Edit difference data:
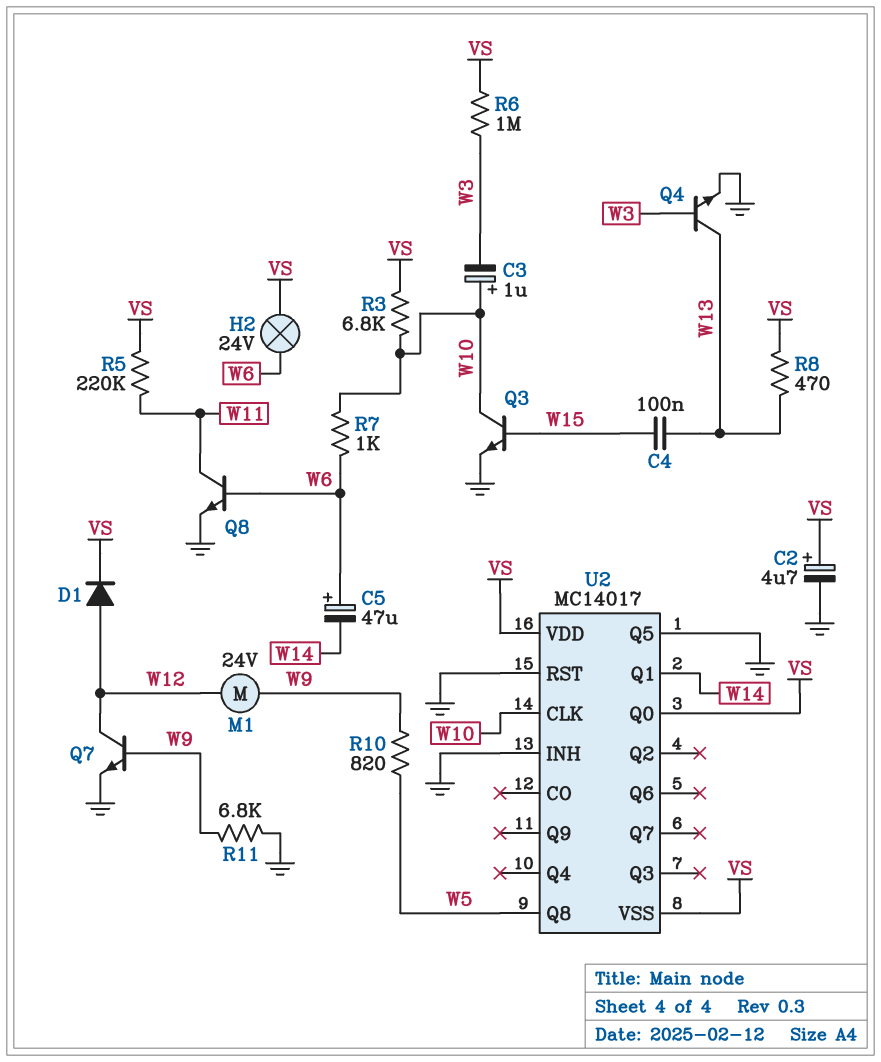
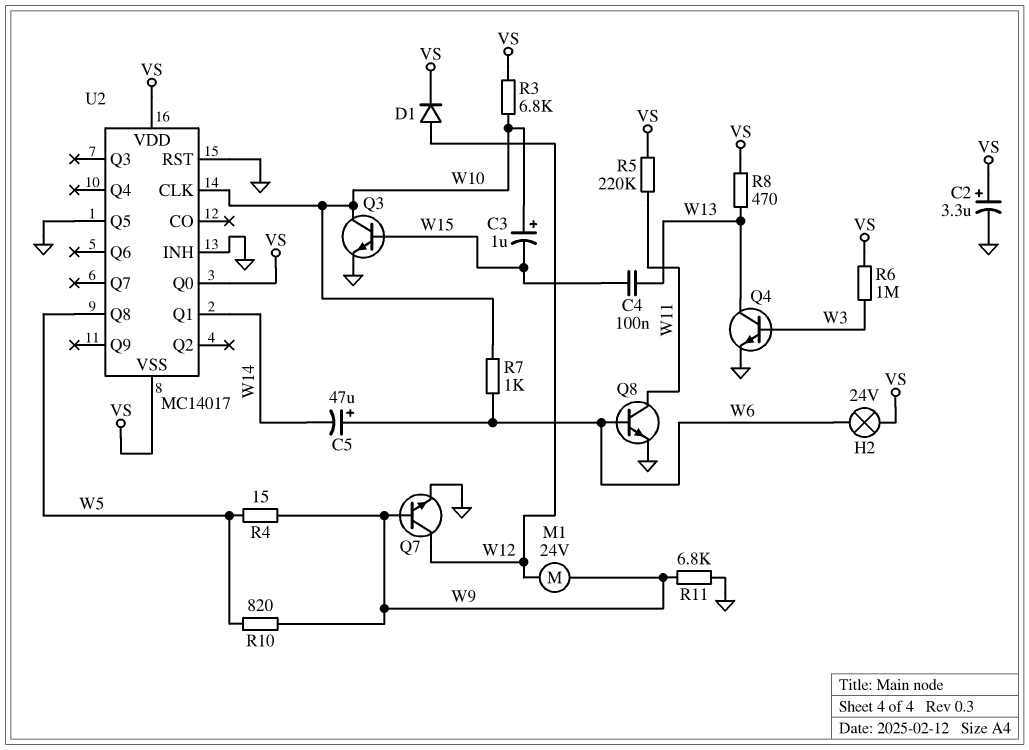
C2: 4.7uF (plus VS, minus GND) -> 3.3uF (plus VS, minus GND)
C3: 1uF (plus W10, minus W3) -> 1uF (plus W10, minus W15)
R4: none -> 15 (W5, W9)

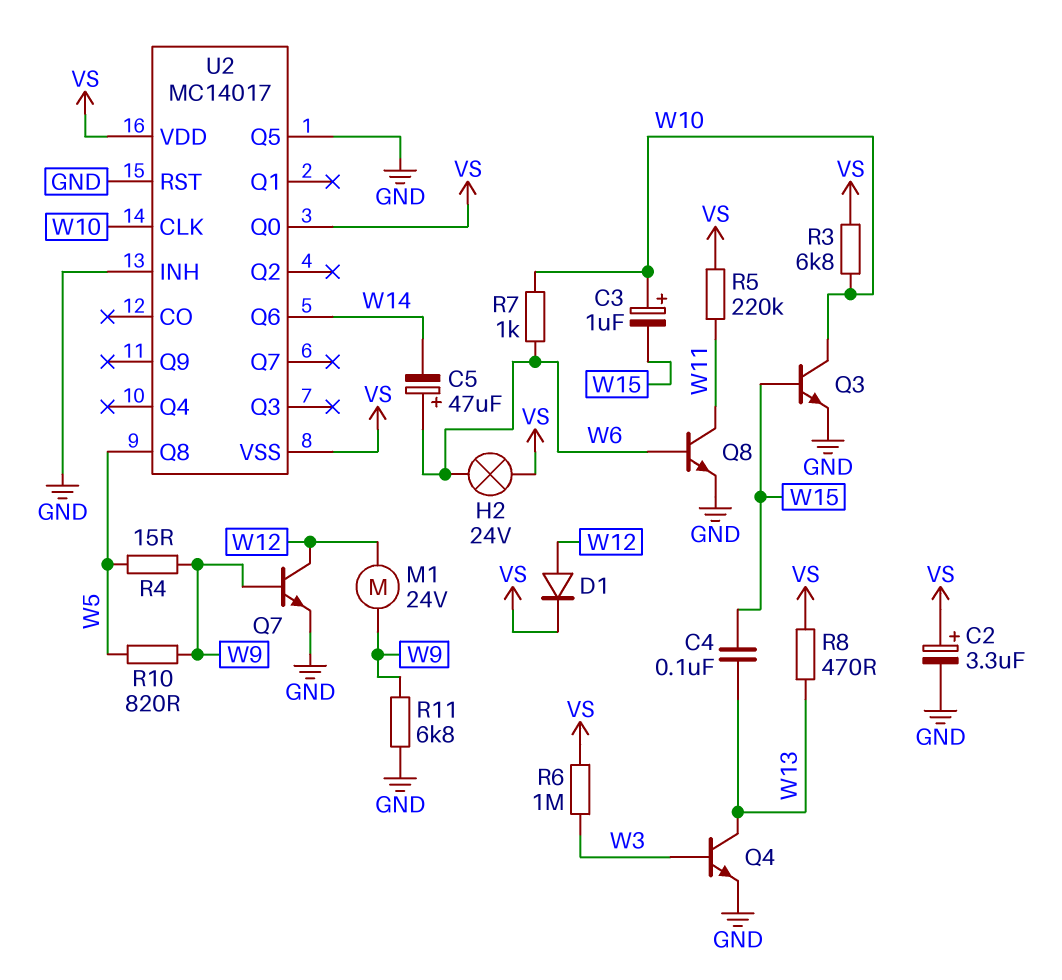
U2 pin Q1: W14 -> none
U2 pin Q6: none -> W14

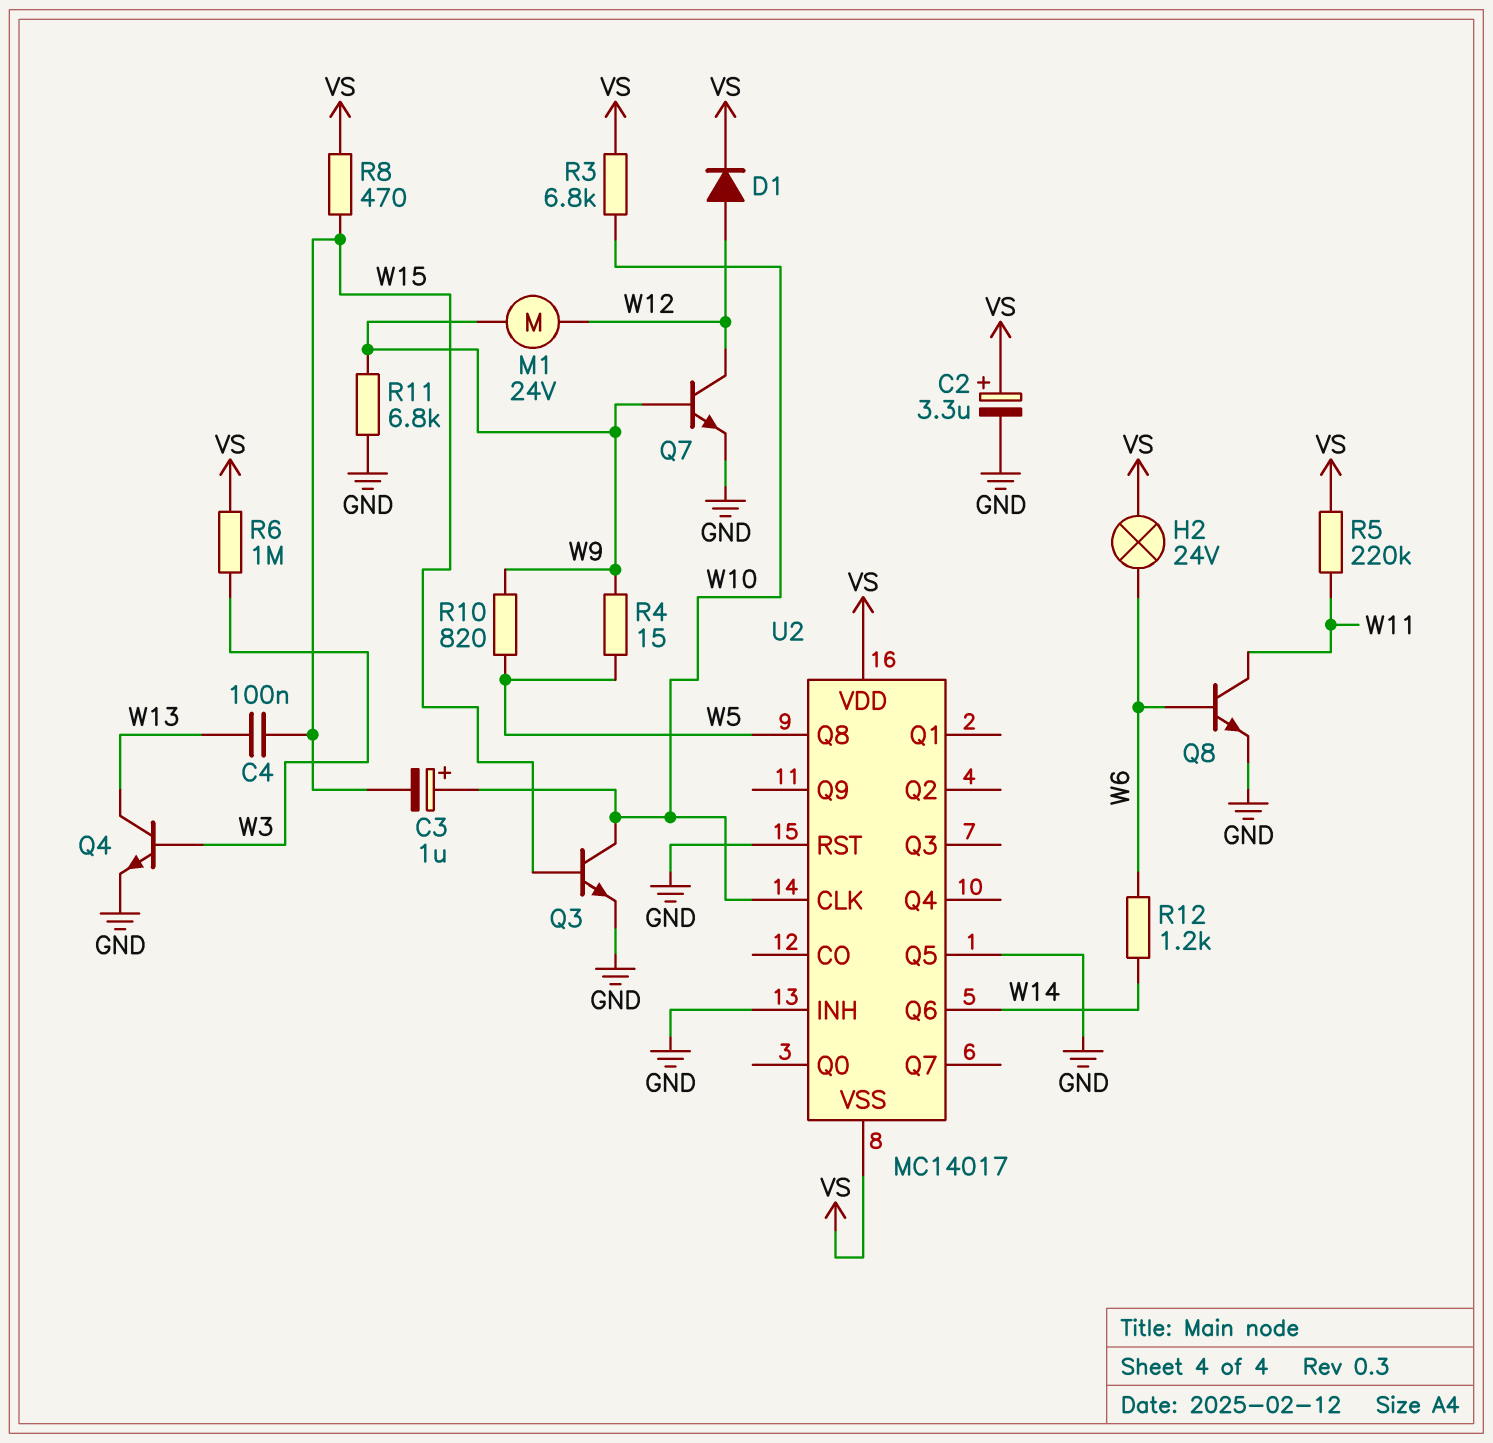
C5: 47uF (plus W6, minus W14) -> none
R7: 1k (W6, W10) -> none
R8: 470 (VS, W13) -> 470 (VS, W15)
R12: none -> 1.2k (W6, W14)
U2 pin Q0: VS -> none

AIM OF THE EXERCISE:
List each line of the entries that holds the string "none".

SOLUTION TO THIS PROBLEM:
R4: none -> 15 (W5, W9)
U2 pin Q1: W14 -> none
U2 pin Q6: none -> W14
C5: 47uF (plus W6, minus W14) -> none
R7: 1k (W6, W10) -> none
R12: none -> 1.2k (W6, W14)
U2 pin Q0: VS -> none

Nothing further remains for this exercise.